WHAT THE TASK REQUIRES:
Your task is to copy every line of the entries that holds the word "none".

....

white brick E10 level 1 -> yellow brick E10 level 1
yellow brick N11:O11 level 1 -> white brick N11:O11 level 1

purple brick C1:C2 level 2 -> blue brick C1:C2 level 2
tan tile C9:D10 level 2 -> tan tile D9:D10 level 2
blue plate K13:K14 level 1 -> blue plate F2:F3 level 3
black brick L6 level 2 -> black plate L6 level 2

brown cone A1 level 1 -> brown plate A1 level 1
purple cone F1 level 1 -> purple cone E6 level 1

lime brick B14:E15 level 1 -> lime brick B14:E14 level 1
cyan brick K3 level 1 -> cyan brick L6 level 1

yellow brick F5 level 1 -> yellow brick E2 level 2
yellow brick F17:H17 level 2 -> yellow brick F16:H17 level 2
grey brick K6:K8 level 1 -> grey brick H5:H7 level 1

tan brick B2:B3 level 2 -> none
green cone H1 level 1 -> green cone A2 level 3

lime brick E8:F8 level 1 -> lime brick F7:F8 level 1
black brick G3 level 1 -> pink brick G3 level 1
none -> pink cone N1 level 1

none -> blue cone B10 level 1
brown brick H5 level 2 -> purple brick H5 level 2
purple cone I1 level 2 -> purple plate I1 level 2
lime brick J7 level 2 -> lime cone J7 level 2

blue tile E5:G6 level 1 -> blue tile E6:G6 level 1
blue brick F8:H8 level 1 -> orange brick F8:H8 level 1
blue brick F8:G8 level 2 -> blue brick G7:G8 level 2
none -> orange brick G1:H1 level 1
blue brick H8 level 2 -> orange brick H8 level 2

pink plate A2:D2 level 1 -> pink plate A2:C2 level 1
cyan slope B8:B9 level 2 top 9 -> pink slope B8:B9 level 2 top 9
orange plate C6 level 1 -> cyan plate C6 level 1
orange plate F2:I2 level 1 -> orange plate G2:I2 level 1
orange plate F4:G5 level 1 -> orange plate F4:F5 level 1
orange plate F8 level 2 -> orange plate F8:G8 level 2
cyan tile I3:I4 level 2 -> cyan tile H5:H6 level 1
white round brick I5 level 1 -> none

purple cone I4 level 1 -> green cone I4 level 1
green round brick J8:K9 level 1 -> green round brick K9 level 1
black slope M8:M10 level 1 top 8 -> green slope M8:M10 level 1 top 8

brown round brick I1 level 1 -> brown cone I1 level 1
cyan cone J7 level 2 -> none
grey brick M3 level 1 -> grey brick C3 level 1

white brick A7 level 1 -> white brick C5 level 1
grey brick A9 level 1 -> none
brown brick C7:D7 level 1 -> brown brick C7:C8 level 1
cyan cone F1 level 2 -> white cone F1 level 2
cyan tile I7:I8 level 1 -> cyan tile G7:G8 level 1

....

REPLY:
tan brick B2:B3 level 2 -> none
none -> pink cone N1 level 1
none -> blue cone B10 level 1
none -> orange brick G1:H1 level 1
white round brick I5 level 1 -> none
cyan cone J7 level 2 -> none
grey brick A9 level 1 -> none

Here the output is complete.